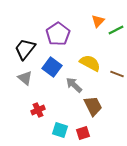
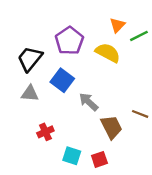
yellow semicircle: (90, 63) -> (108, 53), moved
brown line: (117, 74) -> (140, 114), moved
gray triangle: (25, 78) -> (30, 93), turned -35

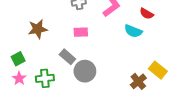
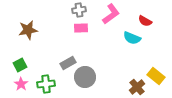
brown star: (38, 29) -> (28, 30), moved
pink rectangle: (81, 32) -> (81, 28), moved
gray rectangle: (67, 57) -> (68, 63), turned -70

--- Problem statement ---
Without including any picture, retype the entries exactly.

--- Exercise answer ---
yellow semicircle: (90, 63) -> (108, 53), moved
brown line: (117, 74) -> (140, 114), moved
gray triangle: (25, 78) -> (30, 93), turned -35

brown star: (38, 29) -> (28, 30), moved
pink rectangle: (81, 32) -> (81, 28), moved
gray rectangle: (67, 57) -> (68, 63), turned -70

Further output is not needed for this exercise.